** BRIEF **
After locating the line with "C8: 2.2nF (+12V, COM) -> none" below, output it and each following line exactly, stopping after the line with "R8: 1.1M (+12V, N_8) -> 10k (+12V, N_8)". No pictures.

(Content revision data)
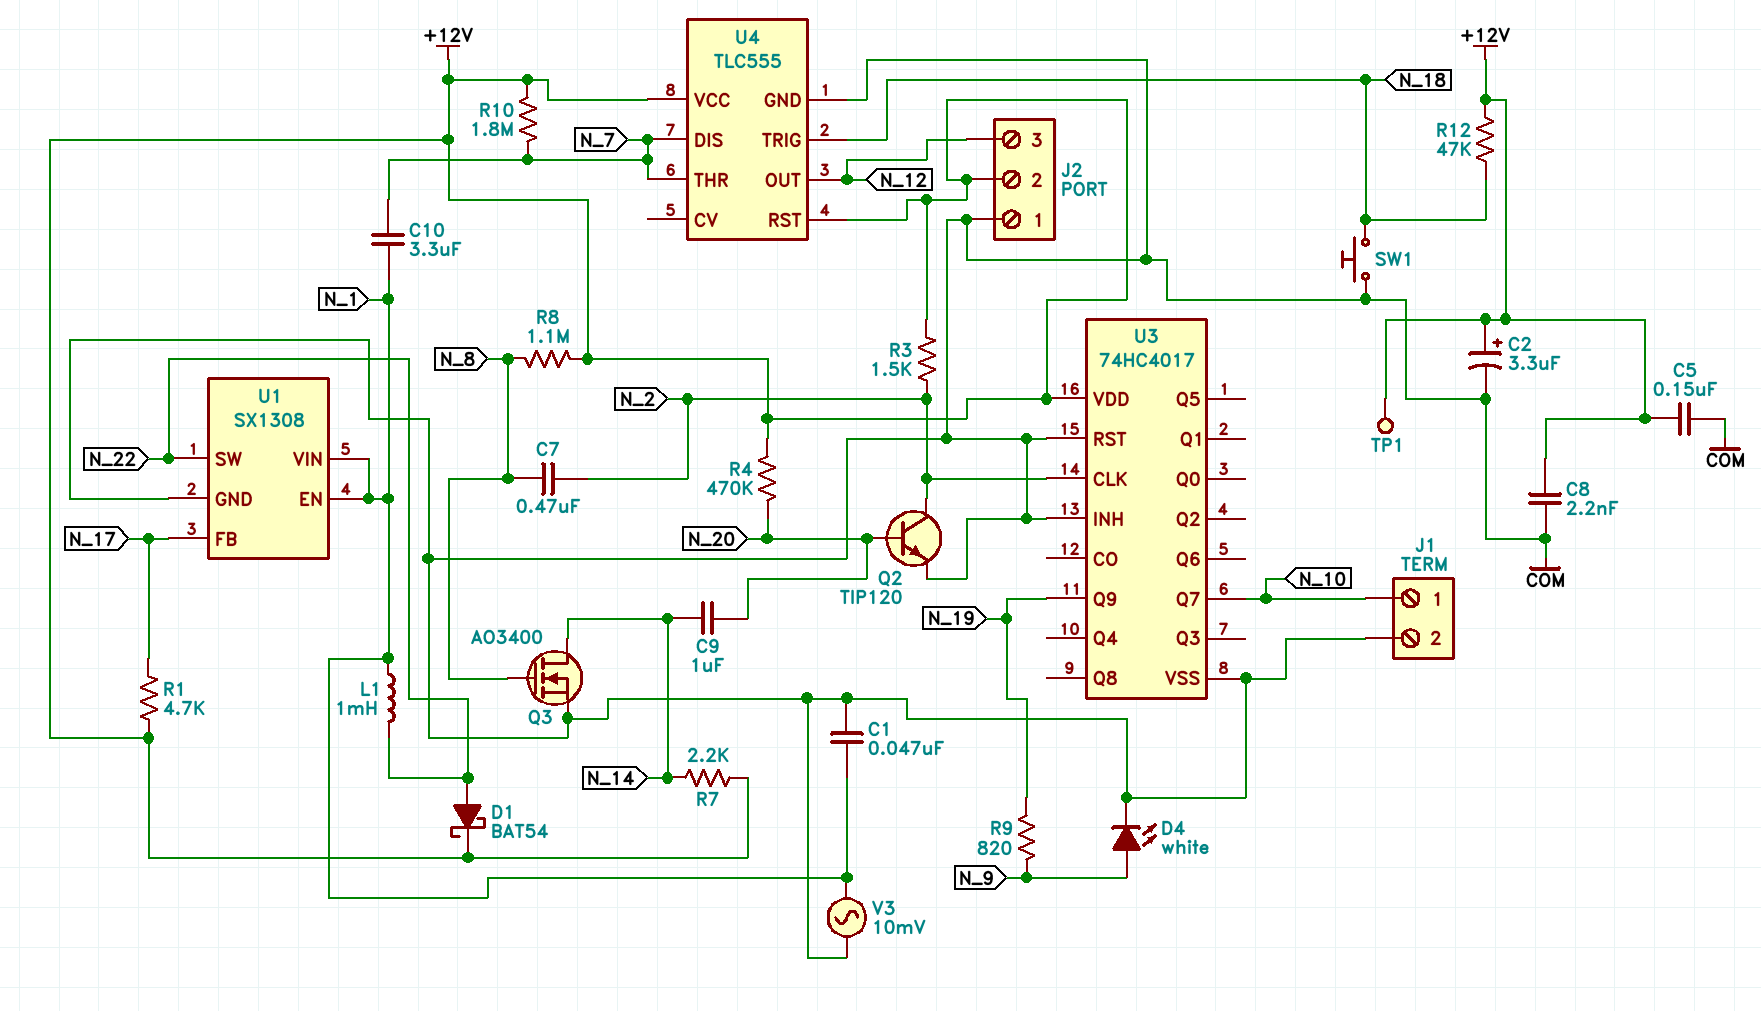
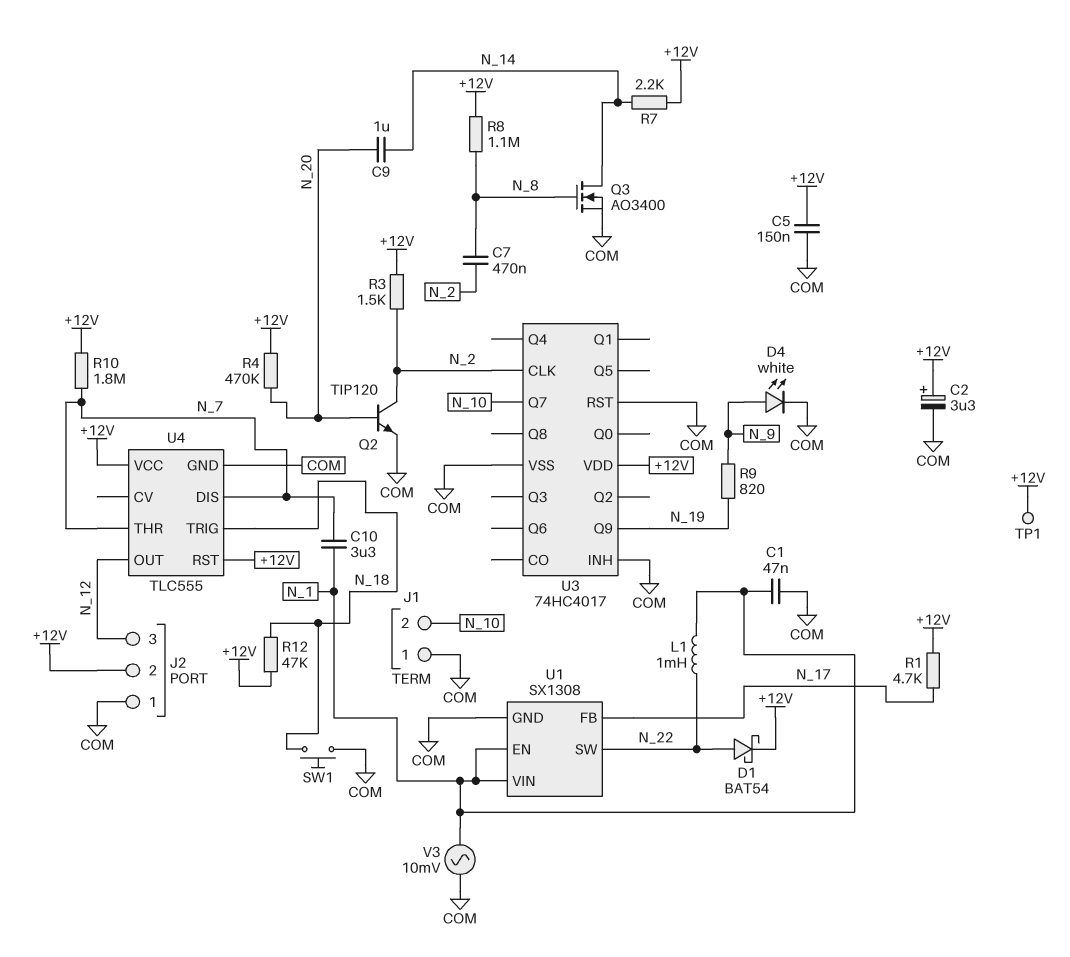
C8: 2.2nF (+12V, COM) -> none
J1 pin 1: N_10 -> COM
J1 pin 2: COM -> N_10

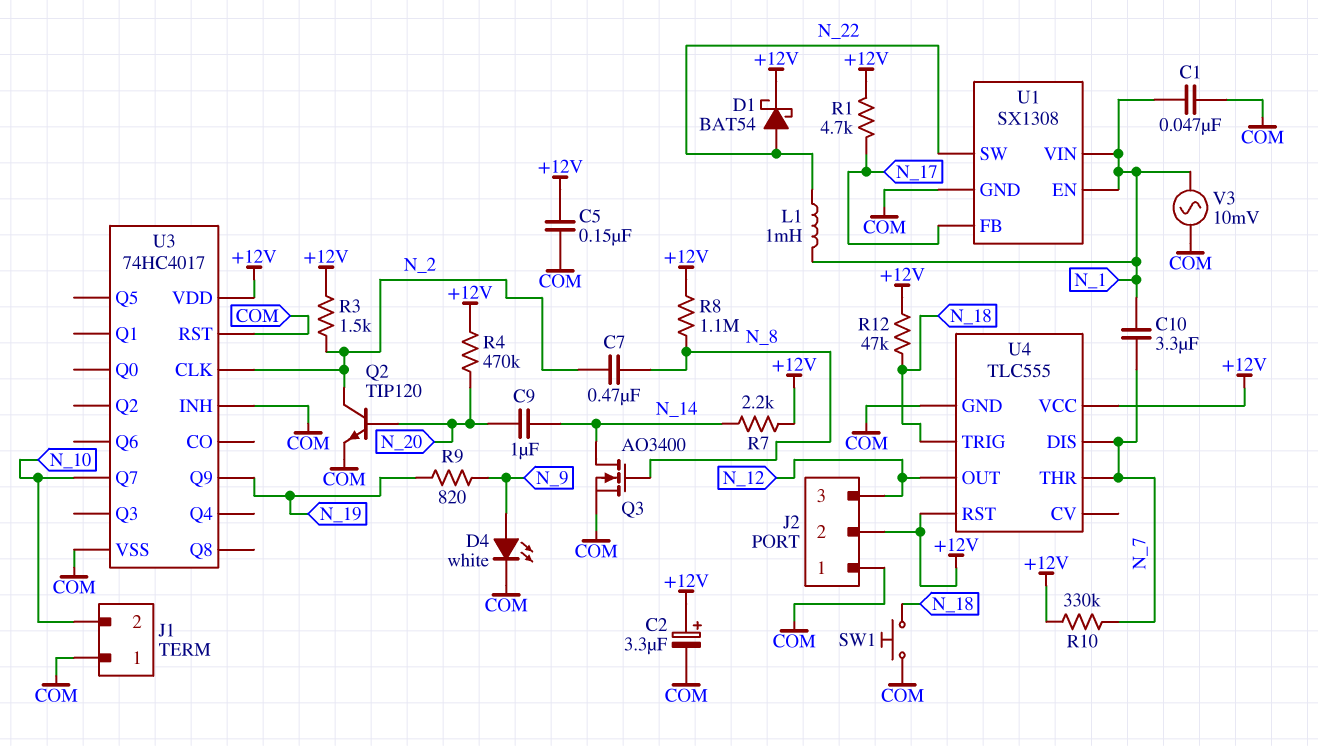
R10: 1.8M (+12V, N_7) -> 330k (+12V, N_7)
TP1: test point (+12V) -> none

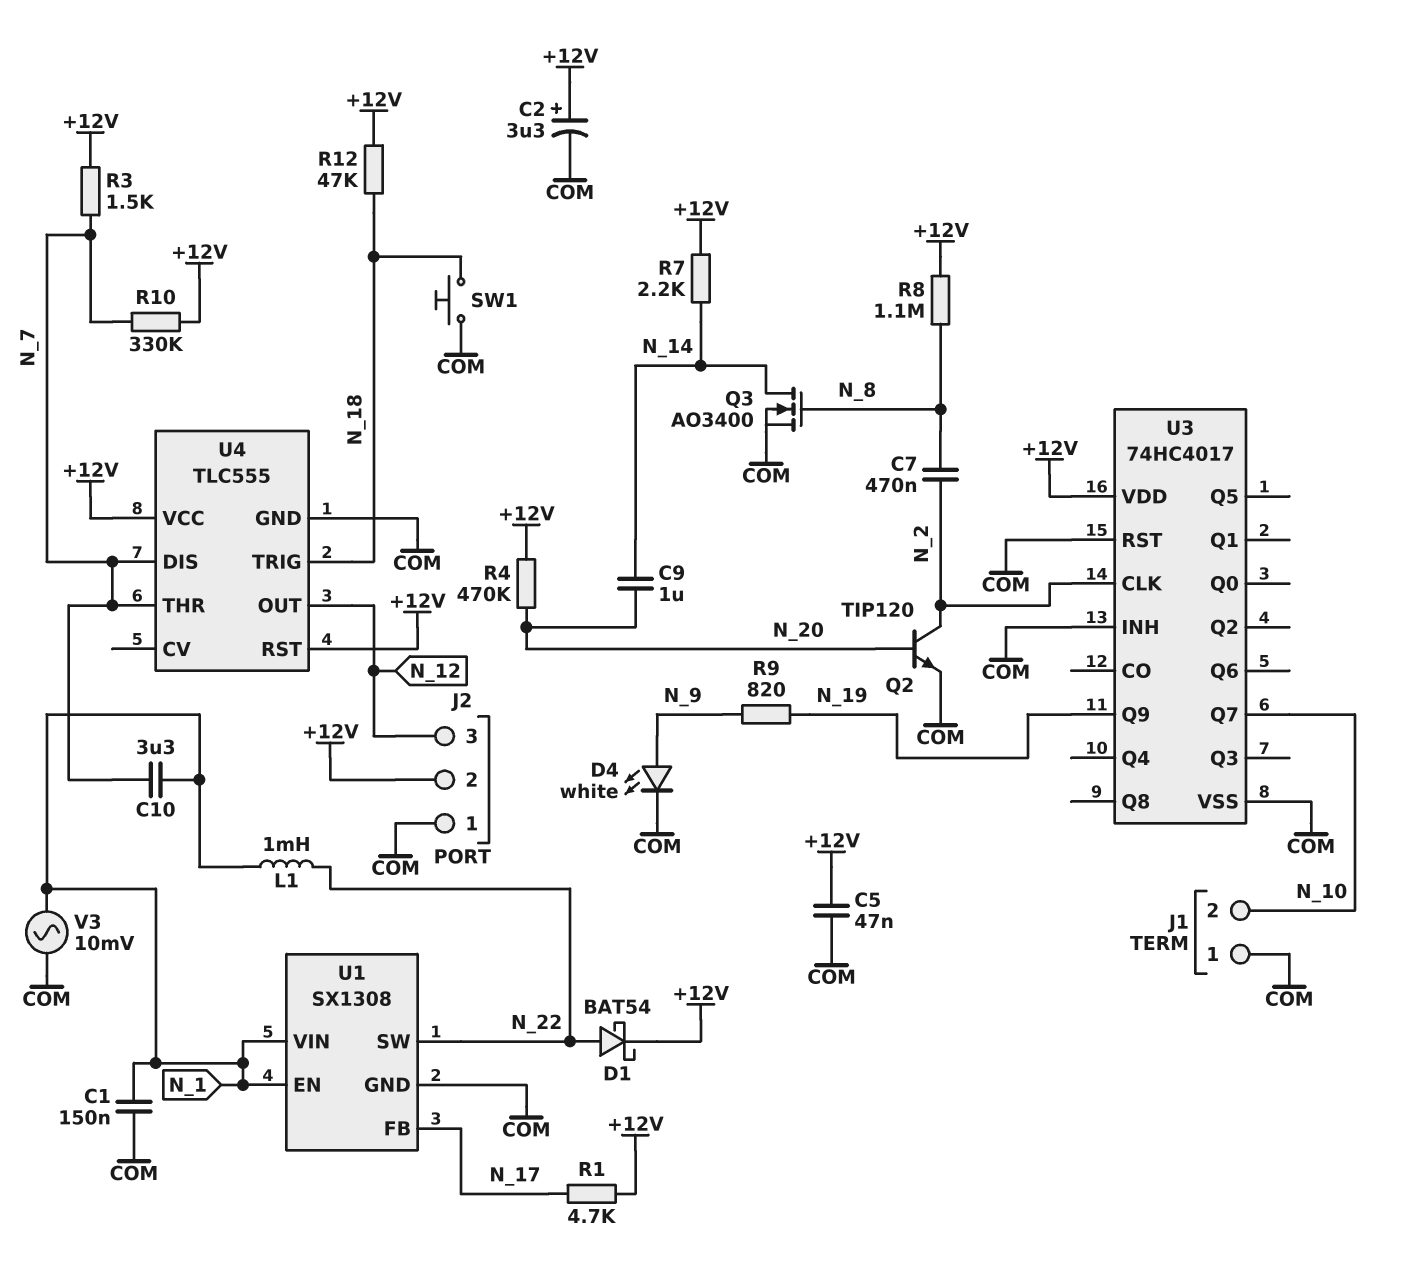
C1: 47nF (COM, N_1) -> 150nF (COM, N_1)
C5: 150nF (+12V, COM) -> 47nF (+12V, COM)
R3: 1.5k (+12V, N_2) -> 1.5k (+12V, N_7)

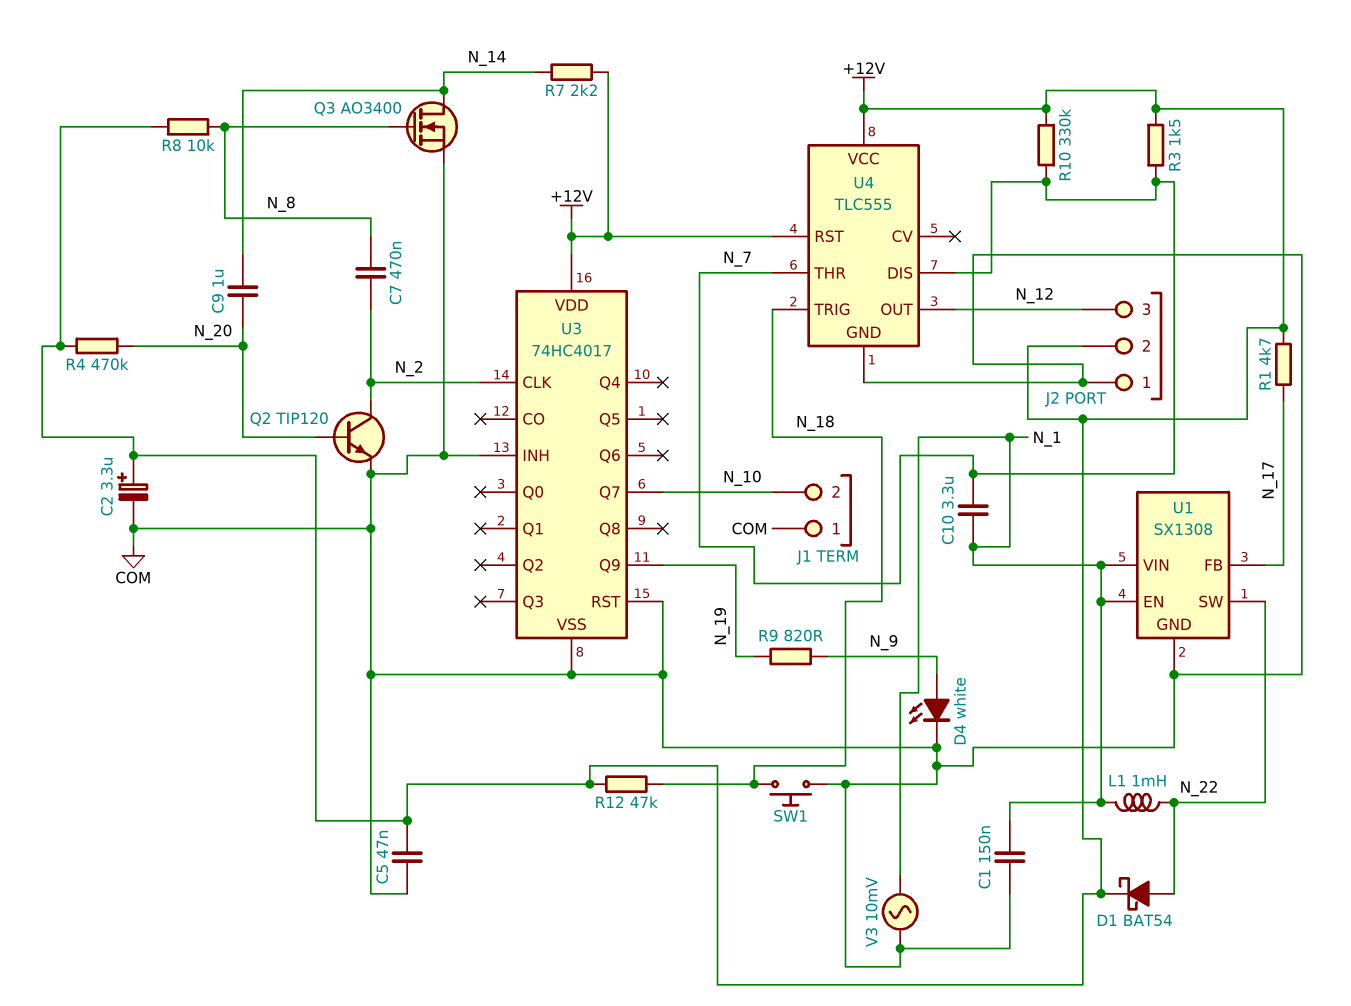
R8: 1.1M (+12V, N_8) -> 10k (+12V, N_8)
* * *
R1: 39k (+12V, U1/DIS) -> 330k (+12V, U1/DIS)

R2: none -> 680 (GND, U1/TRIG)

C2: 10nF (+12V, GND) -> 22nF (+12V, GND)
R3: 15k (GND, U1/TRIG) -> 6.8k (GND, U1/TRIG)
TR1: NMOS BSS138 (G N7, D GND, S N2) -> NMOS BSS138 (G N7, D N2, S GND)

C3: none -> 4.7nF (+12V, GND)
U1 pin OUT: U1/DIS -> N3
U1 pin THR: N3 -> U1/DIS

** REPLY **
C8: 2.2nF (+12V, COM) -> none
J1 pin 1: N_10 -> COM
J1 pin 2: COM -> N_10

R10: 1.8M (+12V, N_7) -> 330k (+12V, N_7)
TP1: test point (+12V) -> none

C1: 47nF (COM, N_1) -> 150nF (COM, N_1)
C5: 150nF (+12V, COM) -> 47nF (+12V, COM)
R3: 1.5k (+12V, N_2) -> 1.5k (+12V, N_7)

R8: 1.1M (+12V, N_8) -> 10k (+12V, N_8)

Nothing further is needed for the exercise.